→ **Task**: Please reproduce the listing word for word. Pictures stay out.

++++++

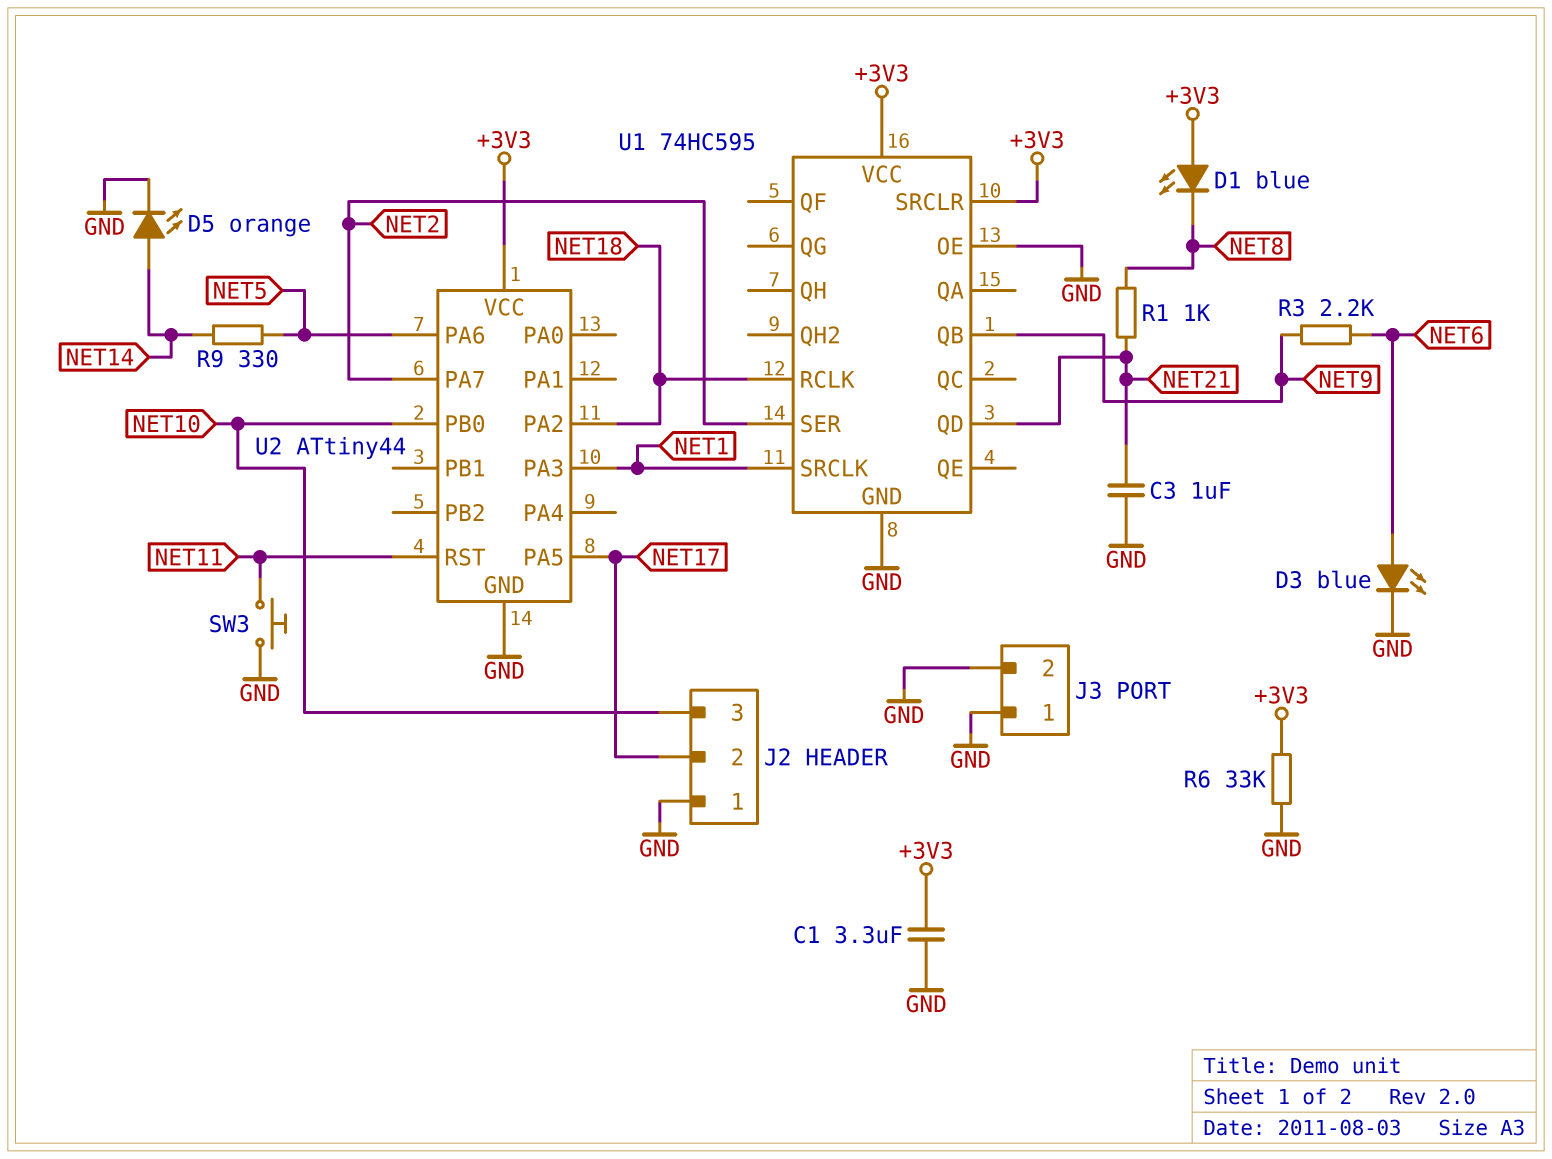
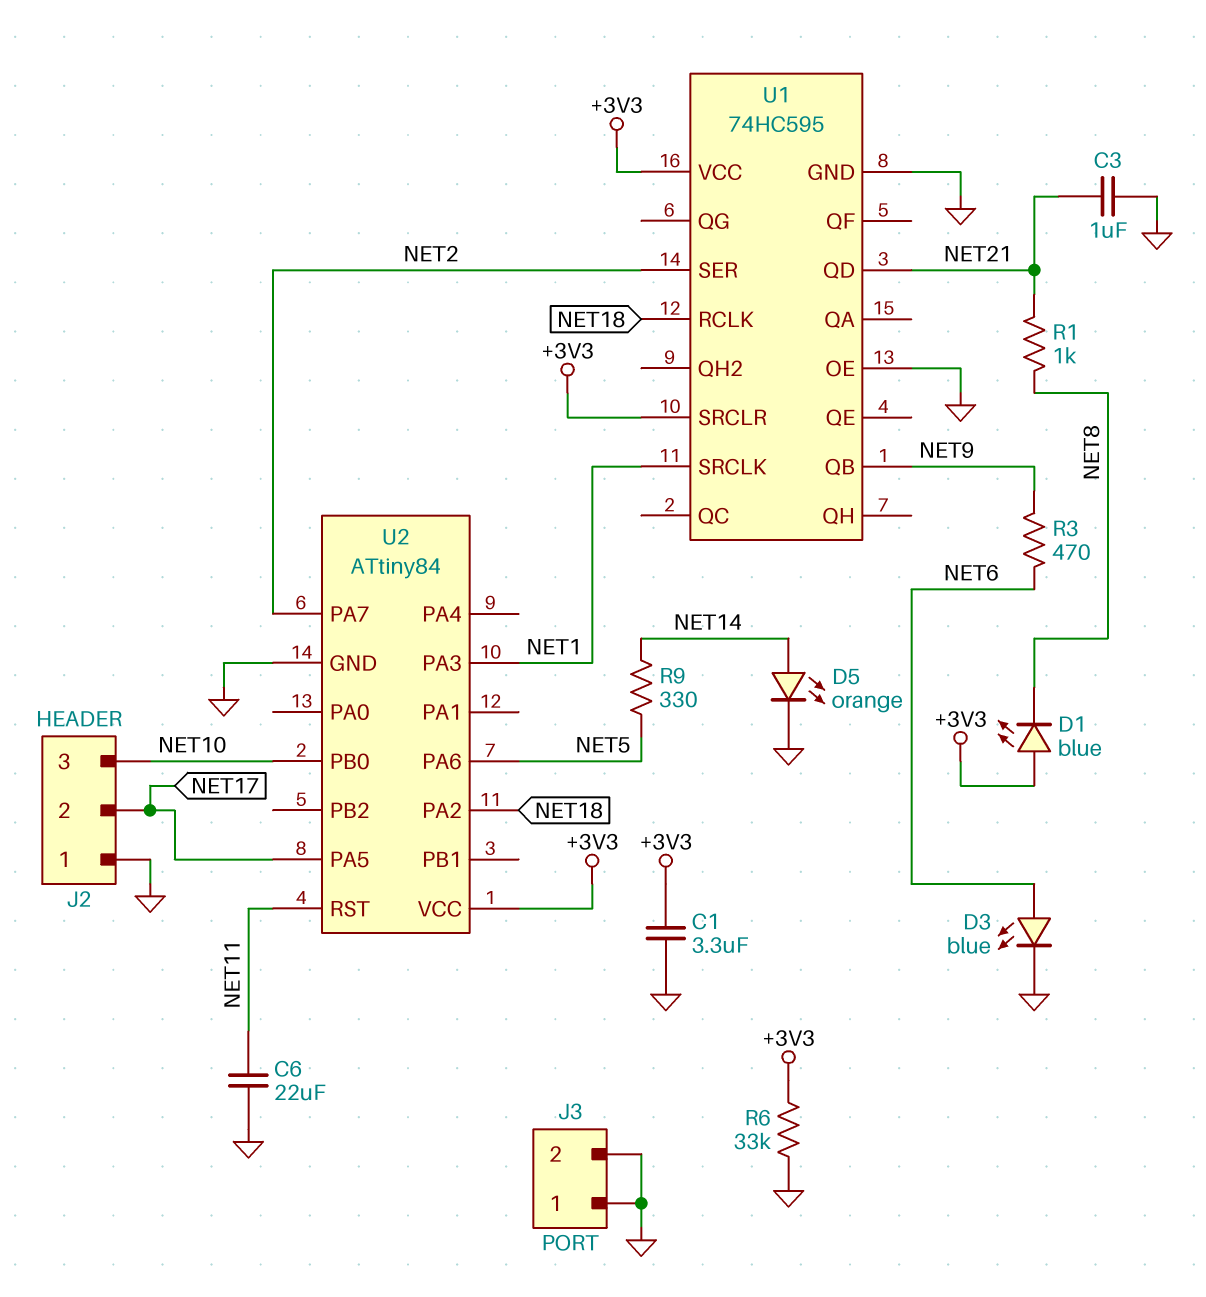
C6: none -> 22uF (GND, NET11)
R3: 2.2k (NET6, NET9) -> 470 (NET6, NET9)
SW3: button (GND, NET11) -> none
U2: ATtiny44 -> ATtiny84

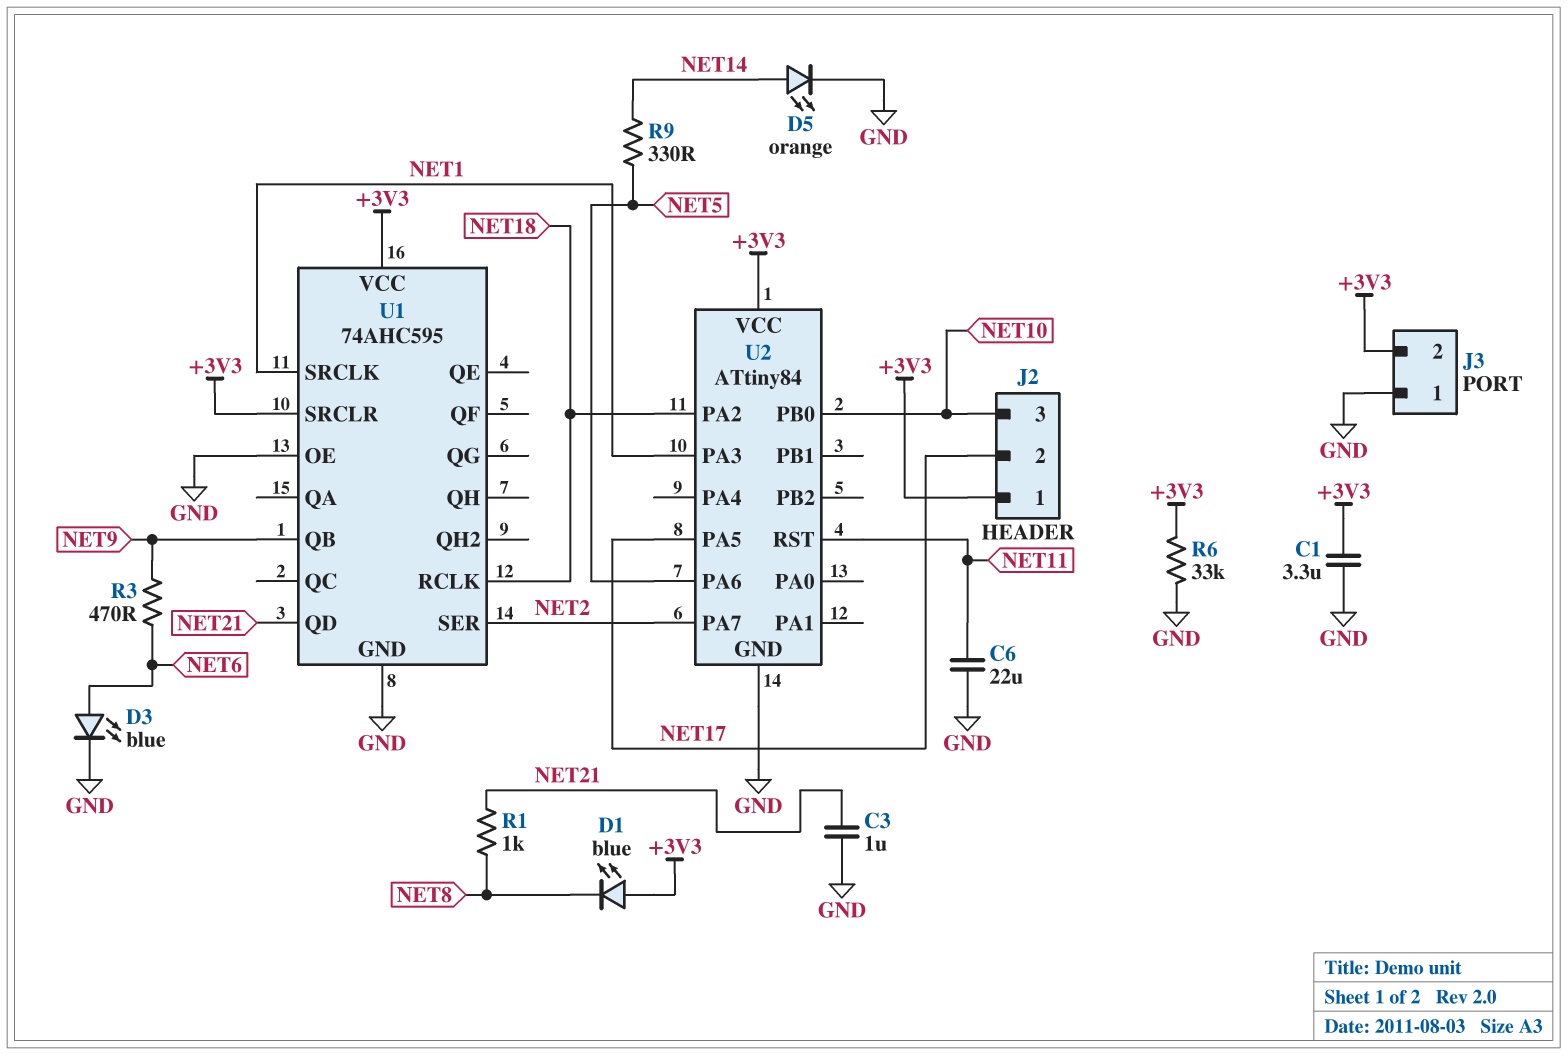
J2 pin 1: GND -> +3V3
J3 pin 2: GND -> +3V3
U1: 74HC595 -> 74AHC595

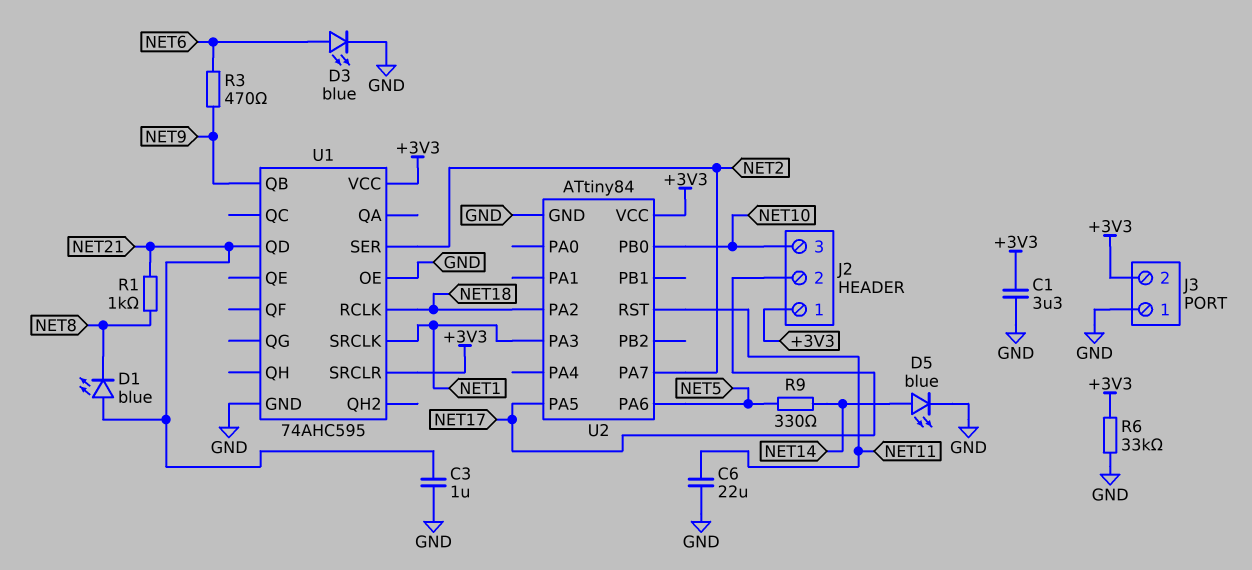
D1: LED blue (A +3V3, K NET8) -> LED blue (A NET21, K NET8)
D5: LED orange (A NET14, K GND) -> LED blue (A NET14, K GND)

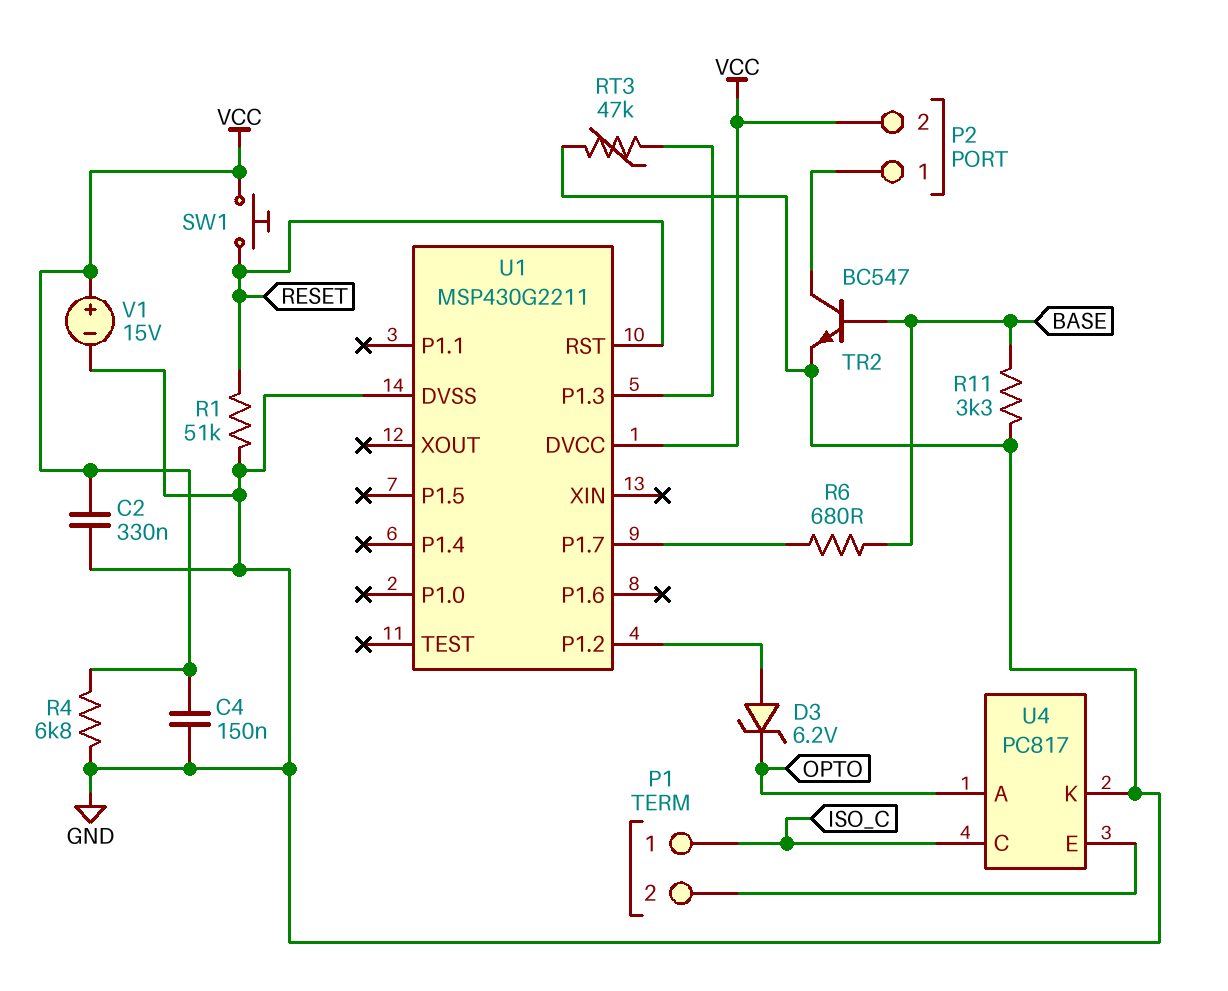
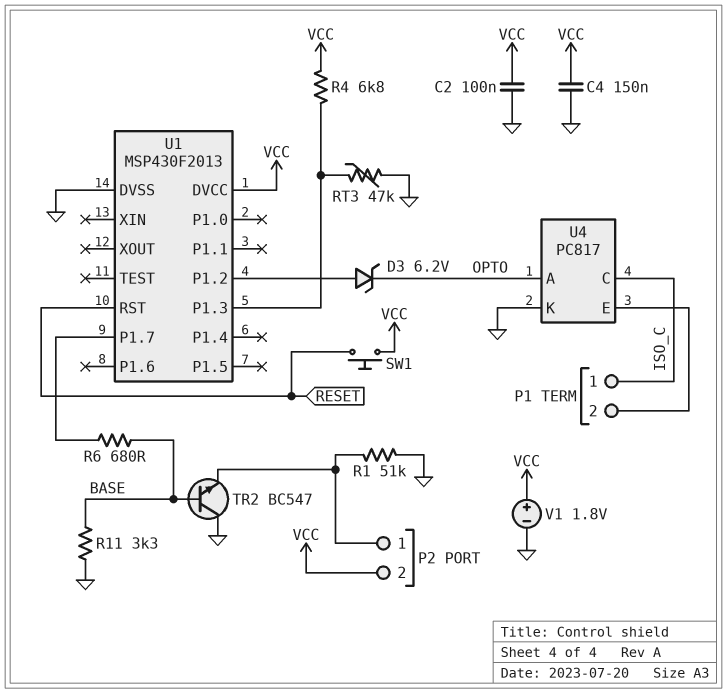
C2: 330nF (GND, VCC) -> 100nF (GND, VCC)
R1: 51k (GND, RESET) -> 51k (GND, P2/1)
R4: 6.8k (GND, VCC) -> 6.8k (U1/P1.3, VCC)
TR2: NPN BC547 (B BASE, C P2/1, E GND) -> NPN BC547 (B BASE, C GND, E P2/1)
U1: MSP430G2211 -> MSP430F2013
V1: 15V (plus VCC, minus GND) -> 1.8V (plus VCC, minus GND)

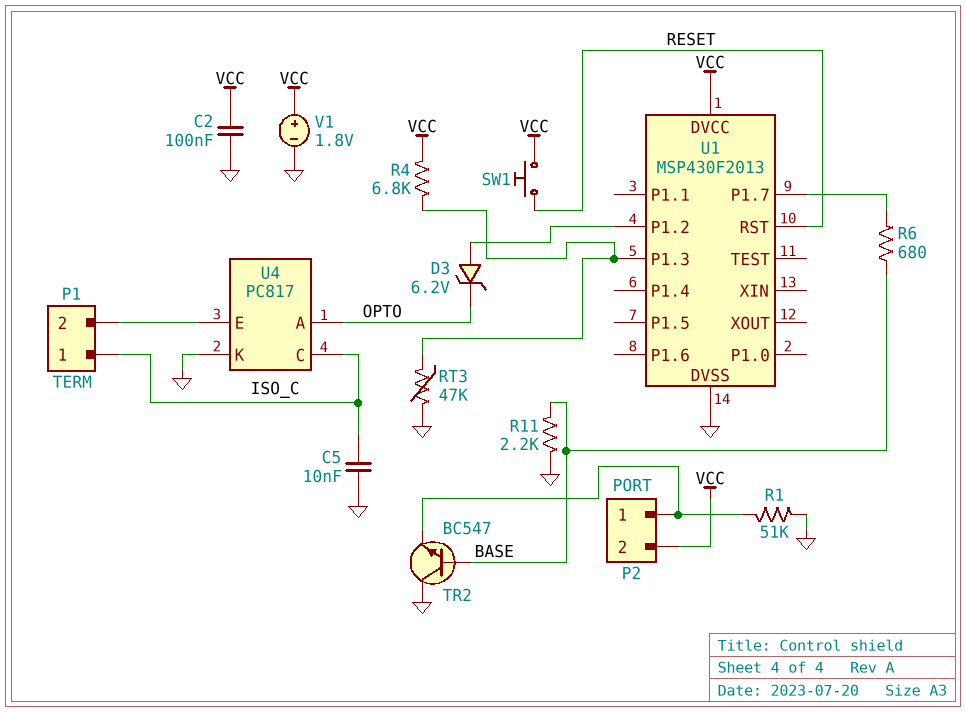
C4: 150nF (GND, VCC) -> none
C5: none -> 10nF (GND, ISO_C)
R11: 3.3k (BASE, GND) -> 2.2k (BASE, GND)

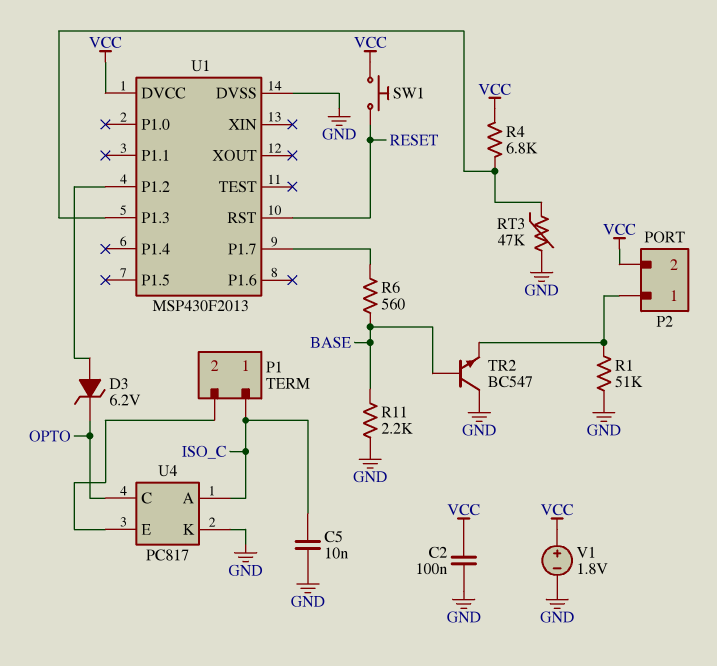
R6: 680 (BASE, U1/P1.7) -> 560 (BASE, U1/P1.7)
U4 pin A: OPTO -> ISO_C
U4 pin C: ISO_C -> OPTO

++++++

→ **Written solution**:
C6: none -> 22uF (GND, NET11)
R3: 2.2k (NET6, NET9) -> 470 (NET6, NET9)
SW3: button (GND, NET11) -> none
U2: ATtiny44 -> ATtiny84

J2 pin 1: GND -> +3V3
J3 pin 2: GND -> +3V3
U1: 74HC595 -> 74AHC595

D1: LED blue (A +3V3, K NET8) -> LED blue (A NET21, K NET8)
D5: LED orange (A NET14, K GND) -> LED blue (A NET14, K GND)

C2: 330nF (GND, VCC) -> 100nF (GND, VCC)
R1: 51k (GND, RESET) -> 51k (GND, P2/1)
R4: 6.8k (GND, VCC) -> 6.8k (U1/P1.3, VCC)
TR2: NPN BC547 (B BASE, C P2/1, E GND) -> NPN BC547 (B BASE, C GND, E P2/1)
U1: MSP430G2211 -> MSP430F2013
V1: 15V (plus VCC, minus GND) -> 1.8V (plus VCC, minus GND)

C4: 150nF (GND, VCC) -> none
C5: none -> 10nF (GND, ISO_C)
R11: 3.3k (BASE, GND) -> 2.2k (BASE, GND)

R6: 680 (BASE, U1/P1.7) -> 560 (BASE, U1/P1.7)
U4 pin A: OPTO -> ISO_C
U4 pin C: ISO_C -> OPTO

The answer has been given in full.